■ **RECORDS SUPPLIED**:
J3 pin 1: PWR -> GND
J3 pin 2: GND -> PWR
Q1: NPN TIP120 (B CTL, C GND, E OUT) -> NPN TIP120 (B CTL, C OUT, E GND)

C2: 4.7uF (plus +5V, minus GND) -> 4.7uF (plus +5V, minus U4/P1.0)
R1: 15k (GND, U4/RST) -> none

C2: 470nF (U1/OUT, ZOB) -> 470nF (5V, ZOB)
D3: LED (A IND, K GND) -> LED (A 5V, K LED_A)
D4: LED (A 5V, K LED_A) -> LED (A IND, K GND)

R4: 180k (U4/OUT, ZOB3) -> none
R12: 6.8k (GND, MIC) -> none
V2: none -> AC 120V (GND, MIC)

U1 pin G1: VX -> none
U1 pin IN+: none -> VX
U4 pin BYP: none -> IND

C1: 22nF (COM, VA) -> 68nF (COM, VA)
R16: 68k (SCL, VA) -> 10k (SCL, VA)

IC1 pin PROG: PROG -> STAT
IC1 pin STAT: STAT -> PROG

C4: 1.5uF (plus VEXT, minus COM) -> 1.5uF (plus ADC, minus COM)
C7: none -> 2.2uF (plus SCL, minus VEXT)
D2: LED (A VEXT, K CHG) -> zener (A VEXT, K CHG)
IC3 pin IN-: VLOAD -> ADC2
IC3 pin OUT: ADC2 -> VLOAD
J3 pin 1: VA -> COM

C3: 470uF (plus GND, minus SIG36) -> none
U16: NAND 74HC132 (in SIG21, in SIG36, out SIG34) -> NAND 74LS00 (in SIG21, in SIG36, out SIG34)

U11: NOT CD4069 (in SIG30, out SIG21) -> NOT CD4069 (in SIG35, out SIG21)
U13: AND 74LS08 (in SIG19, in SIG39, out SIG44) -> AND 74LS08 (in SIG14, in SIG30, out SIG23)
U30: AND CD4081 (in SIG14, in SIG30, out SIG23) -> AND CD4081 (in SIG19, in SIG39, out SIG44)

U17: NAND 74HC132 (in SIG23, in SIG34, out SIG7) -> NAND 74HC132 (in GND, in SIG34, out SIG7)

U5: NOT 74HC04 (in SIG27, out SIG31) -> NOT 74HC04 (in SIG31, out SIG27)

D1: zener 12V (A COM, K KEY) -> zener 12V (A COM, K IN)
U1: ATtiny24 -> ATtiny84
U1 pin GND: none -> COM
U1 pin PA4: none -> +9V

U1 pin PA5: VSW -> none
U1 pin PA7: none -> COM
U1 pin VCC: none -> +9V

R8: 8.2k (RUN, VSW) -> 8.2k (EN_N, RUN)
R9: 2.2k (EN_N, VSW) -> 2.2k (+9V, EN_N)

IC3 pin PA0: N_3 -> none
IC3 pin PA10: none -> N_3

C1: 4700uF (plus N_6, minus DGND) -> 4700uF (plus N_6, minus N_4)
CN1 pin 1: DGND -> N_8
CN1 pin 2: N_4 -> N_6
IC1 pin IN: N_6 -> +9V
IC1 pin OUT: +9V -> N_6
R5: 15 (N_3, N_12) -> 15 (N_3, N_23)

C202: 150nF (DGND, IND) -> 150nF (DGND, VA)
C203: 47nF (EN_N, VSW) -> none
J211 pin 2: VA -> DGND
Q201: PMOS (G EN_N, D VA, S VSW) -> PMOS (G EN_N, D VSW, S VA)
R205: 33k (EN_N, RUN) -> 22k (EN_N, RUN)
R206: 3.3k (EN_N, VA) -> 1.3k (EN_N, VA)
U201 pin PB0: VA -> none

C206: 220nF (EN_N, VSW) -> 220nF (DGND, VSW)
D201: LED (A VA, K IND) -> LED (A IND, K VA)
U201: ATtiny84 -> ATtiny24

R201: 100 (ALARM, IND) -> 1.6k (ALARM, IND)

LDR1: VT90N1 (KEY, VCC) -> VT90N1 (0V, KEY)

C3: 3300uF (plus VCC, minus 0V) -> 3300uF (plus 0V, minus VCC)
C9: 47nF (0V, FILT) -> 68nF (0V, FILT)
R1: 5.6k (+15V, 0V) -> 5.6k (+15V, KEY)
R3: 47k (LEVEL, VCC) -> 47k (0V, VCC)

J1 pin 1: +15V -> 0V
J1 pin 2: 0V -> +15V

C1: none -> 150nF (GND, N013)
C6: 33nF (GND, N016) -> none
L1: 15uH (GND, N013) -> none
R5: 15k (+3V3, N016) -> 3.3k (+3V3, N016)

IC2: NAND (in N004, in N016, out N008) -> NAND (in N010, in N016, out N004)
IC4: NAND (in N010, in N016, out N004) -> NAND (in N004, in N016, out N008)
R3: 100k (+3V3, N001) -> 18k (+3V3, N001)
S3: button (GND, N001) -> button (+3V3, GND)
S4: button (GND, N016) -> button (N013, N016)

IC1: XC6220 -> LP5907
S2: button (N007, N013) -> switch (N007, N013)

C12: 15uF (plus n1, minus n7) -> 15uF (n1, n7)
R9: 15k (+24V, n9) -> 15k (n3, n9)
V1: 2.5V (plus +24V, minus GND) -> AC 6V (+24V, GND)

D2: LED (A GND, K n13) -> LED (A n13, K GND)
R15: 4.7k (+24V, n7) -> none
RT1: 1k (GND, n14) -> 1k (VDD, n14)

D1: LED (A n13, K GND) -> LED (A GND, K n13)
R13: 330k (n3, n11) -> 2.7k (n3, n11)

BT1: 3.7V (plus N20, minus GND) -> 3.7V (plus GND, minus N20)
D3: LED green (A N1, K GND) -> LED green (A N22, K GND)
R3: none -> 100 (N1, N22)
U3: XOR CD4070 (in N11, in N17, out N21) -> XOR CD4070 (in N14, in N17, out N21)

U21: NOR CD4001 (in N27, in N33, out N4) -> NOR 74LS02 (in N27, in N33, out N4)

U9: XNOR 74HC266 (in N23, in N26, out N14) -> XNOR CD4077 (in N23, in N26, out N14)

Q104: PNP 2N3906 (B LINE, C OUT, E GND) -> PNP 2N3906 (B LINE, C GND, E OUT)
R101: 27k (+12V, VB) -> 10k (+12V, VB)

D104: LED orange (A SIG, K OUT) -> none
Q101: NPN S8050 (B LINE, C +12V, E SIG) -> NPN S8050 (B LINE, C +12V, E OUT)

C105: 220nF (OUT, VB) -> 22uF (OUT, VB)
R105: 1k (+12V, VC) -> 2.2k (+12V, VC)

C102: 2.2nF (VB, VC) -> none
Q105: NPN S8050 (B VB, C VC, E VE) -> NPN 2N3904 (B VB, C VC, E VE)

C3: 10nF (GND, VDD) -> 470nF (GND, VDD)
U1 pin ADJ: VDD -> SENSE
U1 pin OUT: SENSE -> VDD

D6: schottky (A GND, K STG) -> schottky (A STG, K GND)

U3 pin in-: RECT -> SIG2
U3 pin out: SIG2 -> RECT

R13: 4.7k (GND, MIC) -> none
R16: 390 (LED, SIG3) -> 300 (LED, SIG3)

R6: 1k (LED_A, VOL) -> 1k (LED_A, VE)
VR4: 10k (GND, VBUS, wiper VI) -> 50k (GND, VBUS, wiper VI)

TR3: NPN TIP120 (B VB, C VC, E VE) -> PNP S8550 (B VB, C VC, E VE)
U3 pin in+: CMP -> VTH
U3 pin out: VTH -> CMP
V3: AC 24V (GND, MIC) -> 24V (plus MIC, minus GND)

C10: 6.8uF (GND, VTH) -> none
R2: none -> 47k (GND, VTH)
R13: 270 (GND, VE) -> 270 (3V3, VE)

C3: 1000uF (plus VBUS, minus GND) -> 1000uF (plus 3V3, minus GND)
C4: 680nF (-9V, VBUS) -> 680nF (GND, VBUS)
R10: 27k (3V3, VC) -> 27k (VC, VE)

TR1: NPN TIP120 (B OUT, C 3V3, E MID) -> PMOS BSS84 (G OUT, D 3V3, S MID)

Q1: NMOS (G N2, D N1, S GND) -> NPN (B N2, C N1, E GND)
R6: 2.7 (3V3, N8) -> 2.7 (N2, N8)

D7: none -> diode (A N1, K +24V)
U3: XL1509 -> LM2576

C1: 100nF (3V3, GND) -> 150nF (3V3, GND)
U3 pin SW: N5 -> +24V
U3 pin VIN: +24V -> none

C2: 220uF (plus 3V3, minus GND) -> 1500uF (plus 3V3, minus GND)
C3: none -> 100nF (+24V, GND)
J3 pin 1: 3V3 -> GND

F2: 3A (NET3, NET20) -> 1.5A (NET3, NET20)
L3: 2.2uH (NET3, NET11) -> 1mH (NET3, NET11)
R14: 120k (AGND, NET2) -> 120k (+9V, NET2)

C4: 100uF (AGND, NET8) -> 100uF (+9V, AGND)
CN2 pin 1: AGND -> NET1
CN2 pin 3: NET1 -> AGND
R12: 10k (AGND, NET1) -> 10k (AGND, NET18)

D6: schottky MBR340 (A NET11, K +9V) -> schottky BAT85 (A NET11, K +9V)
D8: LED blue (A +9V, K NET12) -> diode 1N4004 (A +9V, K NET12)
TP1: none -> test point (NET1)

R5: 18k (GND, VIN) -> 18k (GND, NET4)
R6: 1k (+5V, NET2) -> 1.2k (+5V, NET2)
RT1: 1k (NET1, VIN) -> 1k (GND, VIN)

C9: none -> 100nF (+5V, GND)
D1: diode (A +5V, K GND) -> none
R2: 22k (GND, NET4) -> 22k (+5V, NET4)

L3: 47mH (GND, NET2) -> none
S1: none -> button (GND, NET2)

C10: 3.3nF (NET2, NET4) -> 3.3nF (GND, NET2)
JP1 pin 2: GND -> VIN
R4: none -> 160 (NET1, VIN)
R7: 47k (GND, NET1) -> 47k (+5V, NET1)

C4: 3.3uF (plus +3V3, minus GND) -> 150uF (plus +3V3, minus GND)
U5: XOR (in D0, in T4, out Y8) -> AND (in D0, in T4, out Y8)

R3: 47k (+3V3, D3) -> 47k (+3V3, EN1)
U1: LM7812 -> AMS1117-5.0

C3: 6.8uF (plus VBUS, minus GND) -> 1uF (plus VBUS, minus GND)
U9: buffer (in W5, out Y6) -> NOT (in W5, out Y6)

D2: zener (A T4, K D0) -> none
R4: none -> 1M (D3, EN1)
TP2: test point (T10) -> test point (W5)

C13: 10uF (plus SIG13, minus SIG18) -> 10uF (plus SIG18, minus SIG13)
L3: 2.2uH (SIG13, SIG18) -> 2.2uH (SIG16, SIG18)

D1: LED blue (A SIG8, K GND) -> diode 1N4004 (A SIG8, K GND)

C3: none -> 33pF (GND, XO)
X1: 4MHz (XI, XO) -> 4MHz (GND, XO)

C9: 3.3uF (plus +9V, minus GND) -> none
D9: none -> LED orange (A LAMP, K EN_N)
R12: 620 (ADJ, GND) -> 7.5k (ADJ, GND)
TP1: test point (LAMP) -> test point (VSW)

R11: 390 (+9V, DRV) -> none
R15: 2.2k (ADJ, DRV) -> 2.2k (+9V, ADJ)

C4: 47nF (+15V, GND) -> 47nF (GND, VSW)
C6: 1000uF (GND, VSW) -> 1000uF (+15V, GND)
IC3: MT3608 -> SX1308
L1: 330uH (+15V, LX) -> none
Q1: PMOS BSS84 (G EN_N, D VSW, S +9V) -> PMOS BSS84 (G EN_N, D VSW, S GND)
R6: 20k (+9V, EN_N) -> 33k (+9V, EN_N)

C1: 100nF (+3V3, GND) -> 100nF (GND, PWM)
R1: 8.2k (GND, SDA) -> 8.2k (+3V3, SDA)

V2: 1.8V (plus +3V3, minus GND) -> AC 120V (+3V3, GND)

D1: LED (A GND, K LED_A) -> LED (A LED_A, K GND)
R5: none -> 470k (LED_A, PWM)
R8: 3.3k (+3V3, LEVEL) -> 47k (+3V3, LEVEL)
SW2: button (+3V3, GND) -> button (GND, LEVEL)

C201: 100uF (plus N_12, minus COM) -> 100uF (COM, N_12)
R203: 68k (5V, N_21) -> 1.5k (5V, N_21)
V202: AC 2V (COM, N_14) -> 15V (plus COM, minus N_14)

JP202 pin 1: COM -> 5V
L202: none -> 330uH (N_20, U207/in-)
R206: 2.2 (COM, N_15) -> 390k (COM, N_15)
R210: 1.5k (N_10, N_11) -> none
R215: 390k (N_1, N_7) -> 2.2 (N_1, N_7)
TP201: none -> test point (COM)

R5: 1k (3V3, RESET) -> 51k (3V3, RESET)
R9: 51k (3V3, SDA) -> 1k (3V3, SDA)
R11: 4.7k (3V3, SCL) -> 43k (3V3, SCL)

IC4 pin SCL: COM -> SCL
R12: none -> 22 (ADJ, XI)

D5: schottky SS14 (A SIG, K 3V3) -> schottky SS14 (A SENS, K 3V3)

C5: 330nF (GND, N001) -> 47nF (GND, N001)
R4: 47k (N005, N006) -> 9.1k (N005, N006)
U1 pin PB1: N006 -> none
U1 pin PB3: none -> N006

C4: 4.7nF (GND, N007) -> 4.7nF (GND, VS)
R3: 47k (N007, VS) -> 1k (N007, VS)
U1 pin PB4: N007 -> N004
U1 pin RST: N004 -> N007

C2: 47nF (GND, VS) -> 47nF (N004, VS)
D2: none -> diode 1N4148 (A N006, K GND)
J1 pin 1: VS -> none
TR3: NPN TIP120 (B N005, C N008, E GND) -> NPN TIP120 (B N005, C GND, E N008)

■ **ACTIVITY**: Copy, from the lines above, each one that holds "VLOAD".

■ **TASK SOLUTION**:
IC3 pin IN-: VLOAD -> ADC2
IC3 pin OUT: ADC2 -> VLOAD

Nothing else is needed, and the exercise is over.